- **REQUIREMENT**
Make an exact copy of the entries that come next.

- **RECORDED DATA**
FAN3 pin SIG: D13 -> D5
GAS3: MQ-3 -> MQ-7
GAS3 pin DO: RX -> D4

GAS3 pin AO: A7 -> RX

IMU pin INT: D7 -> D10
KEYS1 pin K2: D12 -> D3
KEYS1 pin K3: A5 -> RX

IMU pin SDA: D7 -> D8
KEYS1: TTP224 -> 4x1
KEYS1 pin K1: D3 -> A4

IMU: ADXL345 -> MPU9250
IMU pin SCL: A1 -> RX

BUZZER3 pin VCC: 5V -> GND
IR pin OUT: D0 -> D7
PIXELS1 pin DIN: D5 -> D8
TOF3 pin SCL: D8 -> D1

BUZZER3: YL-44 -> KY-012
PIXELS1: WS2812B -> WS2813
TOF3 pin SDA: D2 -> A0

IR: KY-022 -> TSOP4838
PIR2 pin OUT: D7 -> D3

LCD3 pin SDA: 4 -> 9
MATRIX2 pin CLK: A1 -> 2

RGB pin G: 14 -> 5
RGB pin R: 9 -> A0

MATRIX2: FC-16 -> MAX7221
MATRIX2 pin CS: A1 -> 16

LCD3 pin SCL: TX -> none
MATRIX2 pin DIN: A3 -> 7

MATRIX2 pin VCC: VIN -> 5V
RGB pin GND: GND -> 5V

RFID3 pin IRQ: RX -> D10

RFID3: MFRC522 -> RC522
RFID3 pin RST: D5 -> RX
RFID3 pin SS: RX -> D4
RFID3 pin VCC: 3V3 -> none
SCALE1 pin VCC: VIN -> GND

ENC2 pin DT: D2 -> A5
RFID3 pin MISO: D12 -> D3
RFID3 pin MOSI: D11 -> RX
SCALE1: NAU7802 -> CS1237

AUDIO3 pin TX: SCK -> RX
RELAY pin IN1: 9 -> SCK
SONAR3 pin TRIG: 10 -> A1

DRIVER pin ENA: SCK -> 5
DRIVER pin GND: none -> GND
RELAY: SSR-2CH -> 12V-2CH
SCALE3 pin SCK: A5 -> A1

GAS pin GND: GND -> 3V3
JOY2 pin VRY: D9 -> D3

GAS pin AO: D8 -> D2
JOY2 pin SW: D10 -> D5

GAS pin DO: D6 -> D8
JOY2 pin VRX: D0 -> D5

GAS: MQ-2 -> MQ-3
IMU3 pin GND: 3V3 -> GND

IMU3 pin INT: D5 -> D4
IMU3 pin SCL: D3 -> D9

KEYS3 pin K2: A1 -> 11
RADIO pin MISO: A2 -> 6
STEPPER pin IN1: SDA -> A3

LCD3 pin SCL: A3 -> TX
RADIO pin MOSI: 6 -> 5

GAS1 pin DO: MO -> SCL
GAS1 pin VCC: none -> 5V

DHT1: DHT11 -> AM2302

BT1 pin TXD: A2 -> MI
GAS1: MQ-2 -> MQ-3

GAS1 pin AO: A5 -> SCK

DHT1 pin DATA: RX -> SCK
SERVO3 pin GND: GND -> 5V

- **SOLUTION FOR THIS TASK**
FAN3 pin SIG: D13 -> D5
GAS3: MQ-3 -> MQ-7
GAS3 pin DO: RX -> D4

GAS3 pin AO: A7 -> RX

IMU pin INT: D7 -> D10
KEYS1 pin K2: D12 -> D3
KEYS1 pin K3: A5 -> RX

IMU pin SDA: D7 -> D8
KEYS1: TTP224 -> 4x1
KEYS1 pin K1: D3 -> A4

IMU: ADXL345 -> MPU9250
IMU pin SCL: A1 -> RX

BUZZER3 pin VCC: 5V -> GND
IR pin OUT: D0 -> D7
PIXELS1 pin DIN: D5 -> D8
TOF3 pin SCL: D8 -> D1

BUZZER3: YL-44 -> KY-012
PIXELS1: WS2812B -> WS2813
TOF3 pin SDA: D2 -> A0

IR: KY-022 -> TSOP4838
PIR2 pin OUT: D7 -> D3

LCD3 pin SDA: 4 -> 9
MATRIX2 pin CLK: A1 -> 2

RGB pin G: 14 -> 5
RGB pin R: 9 -> A0

MATRIX2: FC-16 -> MAX7221
MATRIX2 pin CS: A1 -> 16

LCD3 pin SCL: TX -> none
MATRIX2 pin DIN: A3 -> 7

MATRIX2 pin VCC: VIN -> 5V
RGB pin GND: GND -> 5V

RFID3 pin IRQ: RX -> D10

RFID3: MFRC522 -> RC522
RFID3 pin RST: D5 -> RX
RFID3 pin SS: RX -> D4
RFID3 pin VCC: 3V3 -> none
SCALE1 pin VCC: VIN -> GND

ENC2 pin DT: D2 -> A5
RFID3 pin MISO: D12 -> D3
RFID3 pin MOSI: D11 -> RX
SCALE1: NAU7802 -> CS1237

AUDIO3 pin TX: SCK -> RX
RELAY pin IN1: 9 -> SCK
SONAR3 pin TRIG: 10 -> A1

DRIVER pin ENA: SCK -> 5
DRIVER pin GND: none -> GND
RELAY: SSR-2CH -> 12V-2CH
SCALE3 pin SCK: A5 -> A1

GAS pin GND: GND -> 3V3
JOY2 pin VRY: D9 -> D3

GAS pin AO: D8 -> D2
JOY2 pin SW: D10 -> D5

GAS pin DO: D6 -> D8
JOY2 pin VRX: D0 -> D5

GAS: MQ-2 -> MQ-3
IMU3 pin GND: 3V3 -> GND

IMU3 pin INT: D5 -> D4
IMU3 pin SCL: D3 -> D9

KEYS3 pin K2: A1 -> 11
RADIO pin MISO: A2 -> 6
STEPPER pin IN1: SDA -> A3

LCD3 pin SCL: A3 -> TX
RADIO pin MOSI: 6 -> 5

GAS1 pin DO: MO -> SCL
GAS1 pin VCC: none -> 5V

DHT1: DHT11 -> AM2302

BT1 pin TXD: A2 -> MI
GAS1: MQ-2 -> MQ-3

GAS1 pin AO: A5 -> SCK

DHT1 pin DATA: RX -> SCK
SERVO3 pin GND: GND -> 5V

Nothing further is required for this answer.